* **Data shown**
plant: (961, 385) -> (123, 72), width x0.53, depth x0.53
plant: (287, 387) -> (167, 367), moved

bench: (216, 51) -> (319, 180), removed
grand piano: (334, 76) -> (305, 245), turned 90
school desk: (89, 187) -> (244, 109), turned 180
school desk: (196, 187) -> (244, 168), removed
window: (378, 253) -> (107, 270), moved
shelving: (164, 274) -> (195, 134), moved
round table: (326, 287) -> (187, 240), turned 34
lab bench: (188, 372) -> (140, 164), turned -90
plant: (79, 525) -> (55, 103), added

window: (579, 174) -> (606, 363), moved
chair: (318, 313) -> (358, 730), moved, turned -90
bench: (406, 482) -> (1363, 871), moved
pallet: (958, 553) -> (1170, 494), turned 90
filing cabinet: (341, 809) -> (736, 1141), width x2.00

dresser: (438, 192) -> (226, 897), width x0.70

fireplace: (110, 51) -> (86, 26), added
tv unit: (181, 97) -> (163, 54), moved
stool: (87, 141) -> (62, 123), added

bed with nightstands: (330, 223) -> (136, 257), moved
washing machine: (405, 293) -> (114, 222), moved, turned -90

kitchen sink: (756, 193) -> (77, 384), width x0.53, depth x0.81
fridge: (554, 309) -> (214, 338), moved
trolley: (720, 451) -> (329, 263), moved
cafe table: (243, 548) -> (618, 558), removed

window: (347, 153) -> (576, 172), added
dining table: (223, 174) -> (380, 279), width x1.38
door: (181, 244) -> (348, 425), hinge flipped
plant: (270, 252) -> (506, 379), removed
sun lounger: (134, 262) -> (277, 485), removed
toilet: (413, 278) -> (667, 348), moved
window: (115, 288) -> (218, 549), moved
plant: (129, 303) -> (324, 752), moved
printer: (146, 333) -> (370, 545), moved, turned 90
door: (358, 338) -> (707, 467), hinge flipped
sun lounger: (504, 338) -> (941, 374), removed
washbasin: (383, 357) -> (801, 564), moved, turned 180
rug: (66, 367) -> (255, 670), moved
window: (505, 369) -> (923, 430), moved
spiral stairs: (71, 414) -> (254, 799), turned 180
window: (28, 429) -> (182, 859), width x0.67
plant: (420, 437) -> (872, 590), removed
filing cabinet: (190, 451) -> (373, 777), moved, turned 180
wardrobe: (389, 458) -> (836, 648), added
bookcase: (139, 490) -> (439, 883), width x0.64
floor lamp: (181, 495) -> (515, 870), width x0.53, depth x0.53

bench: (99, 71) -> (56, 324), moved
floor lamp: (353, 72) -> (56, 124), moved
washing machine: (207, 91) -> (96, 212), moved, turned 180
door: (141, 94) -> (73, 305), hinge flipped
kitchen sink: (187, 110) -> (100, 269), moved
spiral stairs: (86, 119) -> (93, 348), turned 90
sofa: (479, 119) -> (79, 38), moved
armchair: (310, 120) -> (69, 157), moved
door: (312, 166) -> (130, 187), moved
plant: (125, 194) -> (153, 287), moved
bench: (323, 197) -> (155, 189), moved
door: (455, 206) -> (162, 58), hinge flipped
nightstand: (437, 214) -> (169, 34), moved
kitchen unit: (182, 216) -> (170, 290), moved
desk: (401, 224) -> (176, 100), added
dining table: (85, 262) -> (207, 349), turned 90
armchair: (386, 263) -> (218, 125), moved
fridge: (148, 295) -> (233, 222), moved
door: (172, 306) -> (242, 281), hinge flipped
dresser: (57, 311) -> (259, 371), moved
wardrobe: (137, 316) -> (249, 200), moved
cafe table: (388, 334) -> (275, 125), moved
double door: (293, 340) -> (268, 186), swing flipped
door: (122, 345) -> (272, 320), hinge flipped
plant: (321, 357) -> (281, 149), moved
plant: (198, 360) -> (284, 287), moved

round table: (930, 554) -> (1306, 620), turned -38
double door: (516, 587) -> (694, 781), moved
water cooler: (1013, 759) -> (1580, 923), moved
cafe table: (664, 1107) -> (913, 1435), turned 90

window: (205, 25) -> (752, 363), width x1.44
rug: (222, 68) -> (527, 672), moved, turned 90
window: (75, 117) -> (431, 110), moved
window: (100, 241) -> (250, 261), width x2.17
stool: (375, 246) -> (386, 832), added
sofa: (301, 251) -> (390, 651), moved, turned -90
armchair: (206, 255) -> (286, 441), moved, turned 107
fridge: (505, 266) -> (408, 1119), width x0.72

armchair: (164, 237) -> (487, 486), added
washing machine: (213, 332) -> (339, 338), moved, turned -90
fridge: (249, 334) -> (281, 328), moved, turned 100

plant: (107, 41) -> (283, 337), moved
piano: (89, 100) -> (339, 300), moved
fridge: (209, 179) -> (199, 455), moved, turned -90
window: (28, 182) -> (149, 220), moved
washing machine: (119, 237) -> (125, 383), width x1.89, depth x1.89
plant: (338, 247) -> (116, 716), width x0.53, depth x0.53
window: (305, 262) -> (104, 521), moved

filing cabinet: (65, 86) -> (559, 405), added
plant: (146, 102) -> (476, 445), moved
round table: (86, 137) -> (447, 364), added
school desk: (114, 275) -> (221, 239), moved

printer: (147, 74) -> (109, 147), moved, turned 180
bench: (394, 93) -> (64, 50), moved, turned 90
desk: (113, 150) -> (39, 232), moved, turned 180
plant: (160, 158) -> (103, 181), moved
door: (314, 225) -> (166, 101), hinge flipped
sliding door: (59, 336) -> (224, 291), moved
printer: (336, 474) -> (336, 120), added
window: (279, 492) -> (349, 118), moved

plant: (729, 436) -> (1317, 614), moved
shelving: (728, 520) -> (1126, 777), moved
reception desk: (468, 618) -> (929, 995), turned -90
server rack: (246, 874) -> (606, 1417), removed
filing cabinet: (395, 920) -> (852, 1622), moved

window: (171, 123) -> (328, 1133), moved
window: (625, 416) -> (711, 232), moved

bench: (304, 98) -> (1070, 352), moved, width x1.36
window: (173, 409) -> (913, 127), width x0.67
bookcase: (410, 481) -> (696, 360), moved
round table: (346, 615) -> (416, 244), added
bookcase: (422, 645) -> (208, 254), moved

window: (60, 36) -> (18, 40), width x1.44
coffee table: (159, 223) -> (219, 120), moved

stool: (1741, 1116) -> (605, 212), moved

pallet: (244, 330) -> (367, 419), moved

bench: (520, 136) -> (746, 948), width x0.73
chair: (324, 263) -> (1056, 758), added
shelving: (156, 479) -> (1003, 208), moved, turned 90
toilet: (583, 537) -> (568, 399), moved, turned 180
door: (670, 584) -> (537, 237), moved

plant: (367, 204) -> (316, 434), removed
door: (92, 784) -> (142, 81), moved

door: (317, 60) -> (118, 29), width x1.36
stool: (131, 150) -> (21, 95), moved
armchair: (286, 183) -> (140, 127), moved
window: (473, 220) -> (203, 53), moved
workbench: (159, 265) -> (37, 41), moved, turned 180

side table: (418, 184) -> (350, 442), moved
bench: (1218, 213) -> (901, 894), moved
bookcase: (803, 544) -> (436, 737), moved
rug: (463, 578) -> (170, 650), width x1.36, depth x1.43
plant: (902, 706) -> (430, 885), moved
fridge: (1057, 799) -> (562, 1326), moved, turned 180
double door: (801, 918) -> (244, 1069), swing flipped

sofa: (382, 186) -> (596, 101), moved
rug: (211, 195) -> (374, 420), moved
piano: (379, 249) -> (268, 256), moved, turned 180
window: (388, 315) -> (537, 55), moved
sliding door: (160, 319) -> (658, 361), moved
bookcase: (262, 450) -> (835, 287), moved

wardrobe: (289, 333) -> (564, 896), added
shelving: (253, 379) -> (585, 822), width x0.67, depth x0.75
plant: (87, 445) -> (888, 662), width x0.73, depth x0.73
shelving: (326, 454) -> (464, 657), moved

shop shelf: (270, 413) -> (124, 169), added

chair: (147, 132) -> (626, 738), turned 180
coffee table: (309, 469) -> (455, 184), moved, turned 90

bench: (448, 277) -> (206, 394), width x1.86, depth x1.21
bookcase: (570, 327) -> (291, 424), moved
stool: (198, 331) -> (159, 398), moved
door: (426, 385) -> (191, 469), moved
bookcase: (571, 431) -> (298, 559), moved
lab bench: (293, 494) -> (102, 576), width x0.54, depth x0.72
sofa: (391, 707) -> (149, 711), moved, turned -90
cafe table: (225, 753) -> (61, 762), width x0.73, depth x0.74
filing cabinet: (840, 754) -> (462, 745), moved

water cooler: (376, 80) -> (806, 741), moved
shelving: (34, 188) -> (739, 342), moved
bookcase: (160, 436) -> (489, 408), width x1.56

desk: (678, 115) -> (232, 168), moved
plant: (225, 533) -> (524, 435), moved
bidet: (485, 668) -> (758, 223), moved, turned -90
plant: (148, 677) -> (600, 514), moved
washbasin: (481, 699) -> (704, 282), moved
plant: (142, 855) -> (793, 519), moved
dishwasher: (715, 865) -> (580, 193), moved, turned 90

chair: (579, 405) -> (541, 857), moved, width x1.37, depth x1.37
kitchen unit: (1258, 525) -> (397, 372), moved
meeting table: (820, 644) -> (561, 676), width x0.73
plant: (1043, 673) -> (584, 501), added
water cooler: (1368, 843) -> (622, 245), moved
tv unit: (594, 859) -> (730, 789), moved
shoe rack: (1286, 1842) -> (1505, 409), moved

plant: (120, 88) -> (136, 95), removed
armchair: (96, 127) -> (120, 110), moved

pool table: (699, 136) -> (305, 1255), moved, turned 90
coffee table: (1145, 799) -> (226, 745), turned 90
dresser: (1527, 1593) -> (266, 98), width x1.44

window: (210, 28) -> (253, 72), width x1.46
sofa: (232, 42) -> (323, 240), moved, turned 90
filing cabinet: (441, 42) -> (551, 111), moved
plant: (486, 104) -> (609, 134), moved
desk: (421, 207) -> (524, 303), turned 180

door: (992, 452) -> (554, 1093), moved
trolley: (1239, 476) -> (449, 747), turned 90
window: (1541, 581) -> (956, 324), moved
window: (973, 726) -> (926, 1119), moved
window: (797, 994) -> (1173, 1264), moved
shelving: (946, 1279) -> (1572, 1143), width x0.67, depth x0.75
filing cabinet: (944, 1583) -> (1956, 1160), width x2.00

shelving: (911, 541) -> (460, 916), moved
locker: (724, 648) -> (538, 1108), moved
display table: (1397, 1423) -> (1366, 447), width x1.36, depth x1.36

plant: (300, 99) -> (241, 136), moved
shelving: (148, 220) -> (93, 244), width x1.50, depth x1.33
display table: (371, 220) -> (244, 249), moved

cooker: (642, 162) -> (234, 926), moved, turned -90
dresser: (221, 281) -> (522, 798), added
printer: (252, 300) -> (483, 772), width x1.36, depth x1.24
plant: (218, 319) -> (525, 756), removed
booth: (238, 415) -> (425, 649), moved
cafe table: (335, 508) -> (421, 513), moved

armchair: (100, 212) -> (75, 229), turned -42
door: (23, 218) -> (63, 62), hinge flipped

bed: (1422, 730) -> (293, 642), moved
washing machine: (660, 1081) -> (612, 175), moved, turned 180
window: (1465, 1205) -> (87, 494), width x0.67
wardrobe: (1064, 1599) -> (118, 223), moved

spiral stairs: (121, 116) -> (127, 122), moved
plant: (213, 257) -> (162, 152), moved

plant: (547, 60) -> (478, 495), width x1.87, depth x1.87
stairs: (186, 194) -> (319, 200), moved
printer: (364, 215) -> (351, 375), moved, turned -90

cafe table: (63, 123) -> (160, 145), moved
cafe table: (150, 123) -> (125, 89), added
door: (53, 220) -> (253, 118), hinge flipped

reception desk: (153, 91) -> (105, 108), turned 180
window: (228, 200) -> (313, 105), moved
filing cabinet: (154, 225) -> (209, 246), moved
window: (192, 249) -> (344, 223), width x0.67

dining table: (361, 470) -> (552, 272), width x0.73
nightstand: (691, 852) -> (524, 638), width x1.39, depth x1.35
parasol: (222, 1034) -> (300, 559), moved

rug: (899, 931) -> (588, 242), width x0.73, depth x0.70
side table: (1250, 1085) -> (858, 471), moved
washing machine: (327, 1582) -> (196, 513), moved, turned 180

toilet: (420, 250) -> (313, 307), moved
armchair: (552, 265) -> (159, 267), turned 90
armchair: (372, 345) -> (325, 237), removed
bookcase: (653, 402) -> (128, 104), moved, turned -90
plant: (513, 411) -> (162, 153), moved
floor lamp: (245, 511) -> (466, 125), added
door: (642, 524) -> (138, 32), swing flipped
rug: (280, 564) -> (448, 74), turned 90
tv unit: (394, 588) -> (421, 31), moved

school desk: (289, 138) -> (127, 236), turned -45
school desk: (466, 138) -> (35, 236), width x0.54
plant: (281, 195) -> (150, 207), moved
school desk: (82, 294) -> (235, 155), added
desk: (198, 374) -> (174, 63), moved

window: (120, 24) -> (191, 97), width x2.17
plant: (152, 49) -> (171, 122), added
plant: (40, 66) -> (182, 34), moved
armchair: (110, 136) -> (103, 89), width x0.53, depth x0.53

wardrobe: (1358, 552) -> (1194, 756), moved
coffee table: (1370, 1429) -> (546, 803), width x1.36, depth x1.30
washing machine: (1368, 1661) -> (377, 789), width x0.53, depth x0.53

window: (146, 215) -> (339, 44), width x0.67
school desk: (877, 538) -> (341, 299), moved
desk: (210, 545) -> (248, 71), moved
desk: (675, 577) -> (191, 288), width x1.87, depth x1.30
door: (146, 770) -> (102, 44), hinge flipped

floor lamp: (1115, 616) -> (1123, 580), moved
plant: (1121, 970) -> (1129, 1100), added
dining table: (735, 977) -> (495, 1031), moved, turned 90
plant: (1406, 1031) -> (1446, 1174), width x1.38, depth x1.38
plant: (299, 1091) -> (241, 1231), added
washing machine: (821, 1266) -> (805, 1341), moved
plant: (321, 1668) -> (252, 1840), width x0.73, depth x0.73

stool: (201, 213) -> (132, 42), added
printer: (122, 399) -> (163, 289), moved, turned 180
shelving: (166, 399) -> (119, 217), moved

* **Exercise**
Find the string "reception" in the lines above and count those lines. Give only that count.

* **Exercise result**
2